To do:
Find the word "grey" in the records and copy every line where it occurs.

Data excerpts:
★ ★ ★ ★ ★ ★ ★

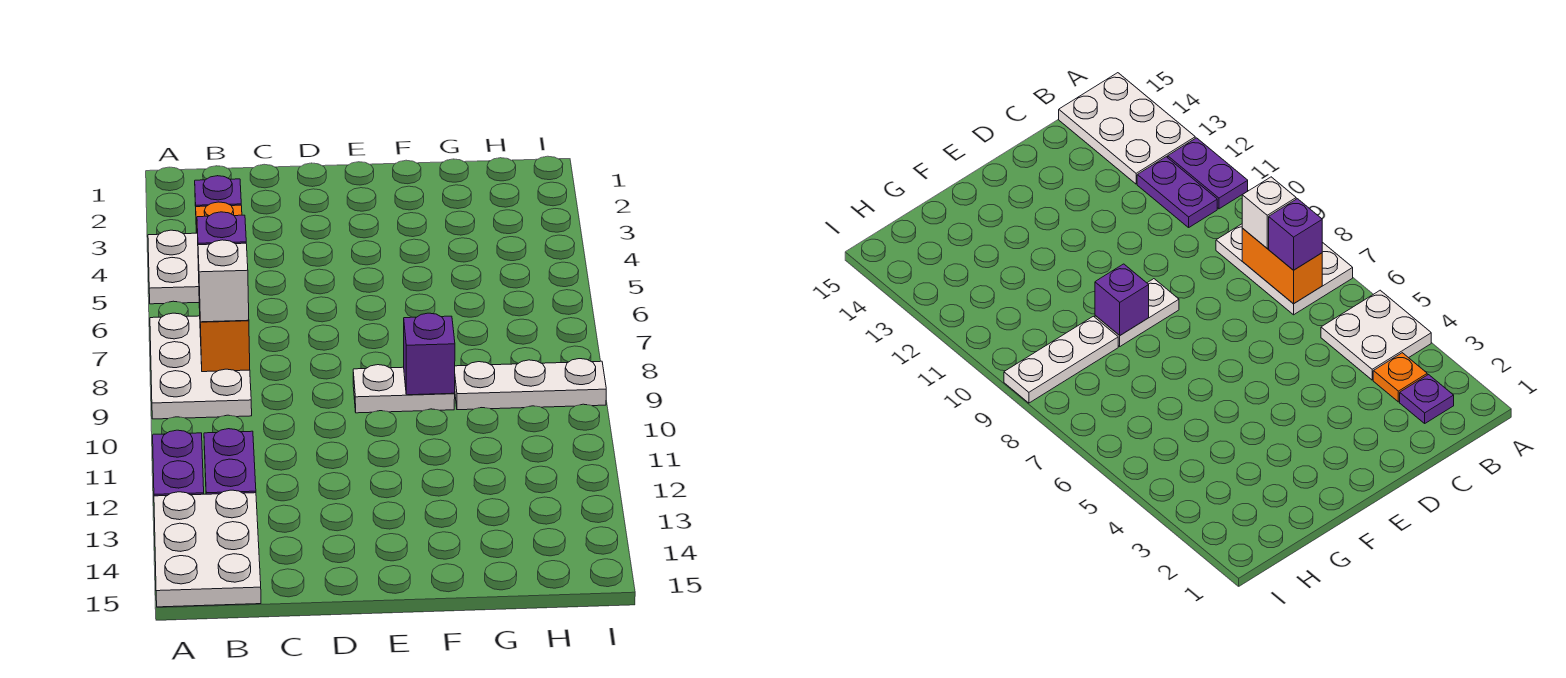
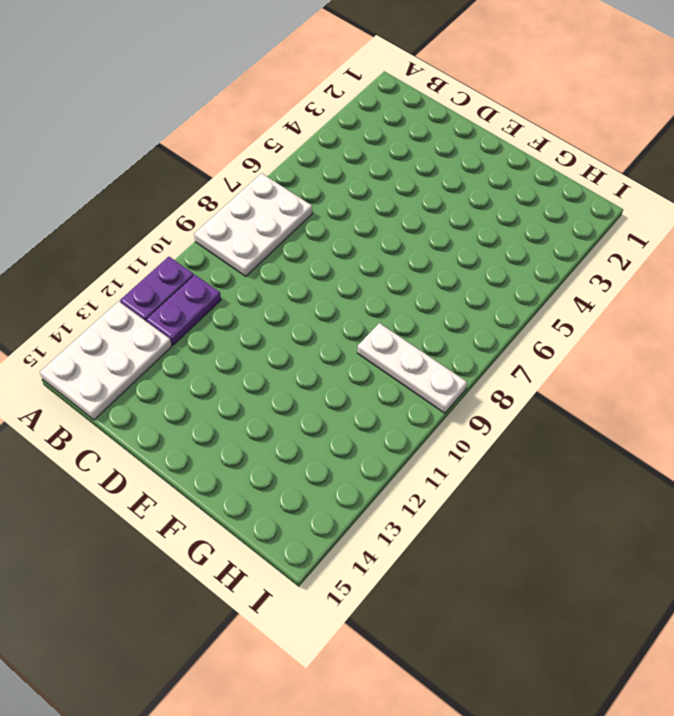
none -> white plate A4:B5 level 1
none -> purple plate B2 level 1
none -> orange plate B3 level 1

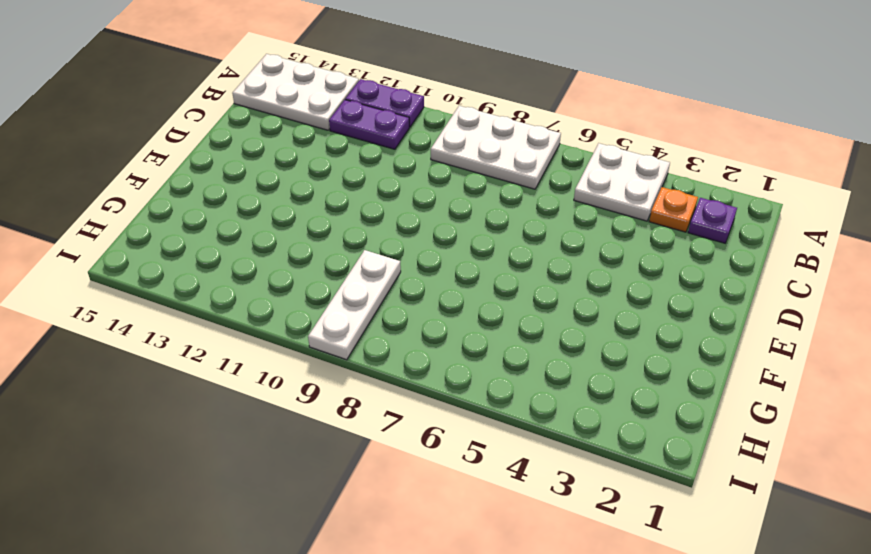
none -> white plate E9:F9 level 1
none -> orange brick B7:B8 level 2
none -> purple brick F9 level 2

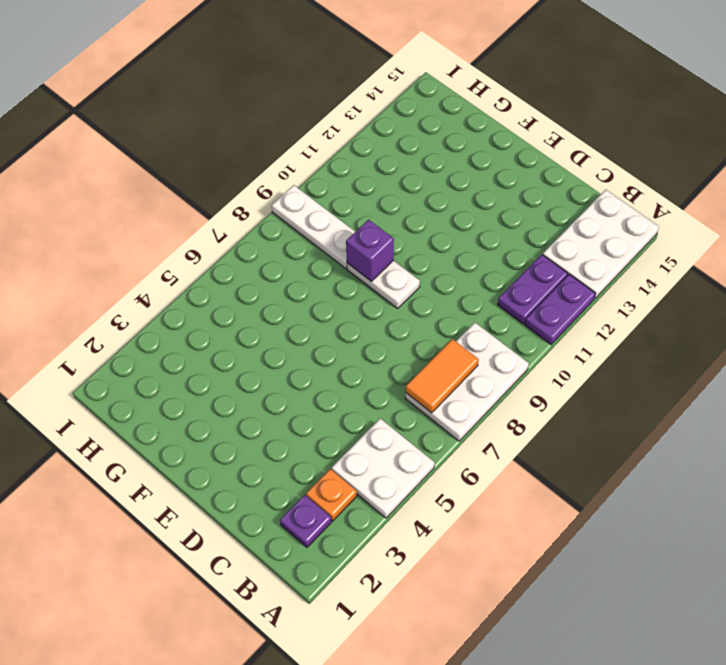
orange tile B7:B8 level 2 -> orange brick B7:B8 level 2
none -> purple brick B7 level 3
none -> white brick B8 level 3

★ ★ ★ ★ ★ ★ ★

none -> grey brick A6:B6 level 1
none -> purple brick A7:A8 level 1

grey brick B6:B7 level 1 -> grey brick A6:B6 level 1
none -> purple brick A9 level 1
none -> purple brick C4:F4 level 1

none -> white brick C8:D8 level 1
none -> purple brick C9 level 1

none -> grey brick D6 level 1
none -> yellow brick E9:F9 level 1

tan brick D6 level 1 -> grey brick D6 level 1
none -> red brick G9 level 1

★ ★ ★ ★ ★ ★ ★

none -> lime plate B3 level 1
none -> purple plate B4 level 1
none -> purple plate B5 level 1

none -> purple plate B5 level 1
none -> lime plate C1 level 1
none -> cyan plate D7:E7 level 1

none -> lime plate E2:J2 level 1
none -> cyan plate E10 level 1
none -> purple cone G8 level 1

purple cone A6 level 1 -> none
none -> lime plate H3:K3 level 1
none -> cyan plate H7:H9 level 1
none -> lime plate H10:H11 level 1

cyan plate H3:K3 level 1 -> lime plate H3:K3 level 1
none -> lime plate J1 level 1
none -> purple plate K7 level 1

★ ★ ★ ★ ★ ★ ★

Answer space:
none -> grey brick A6:B6 level 1
grey brick B6:B7 level 1 -> grey brick A6:B6 level 1
none -> grey brick D6 level 1
tan brick D6 level 1 -> grey brick D6 level 1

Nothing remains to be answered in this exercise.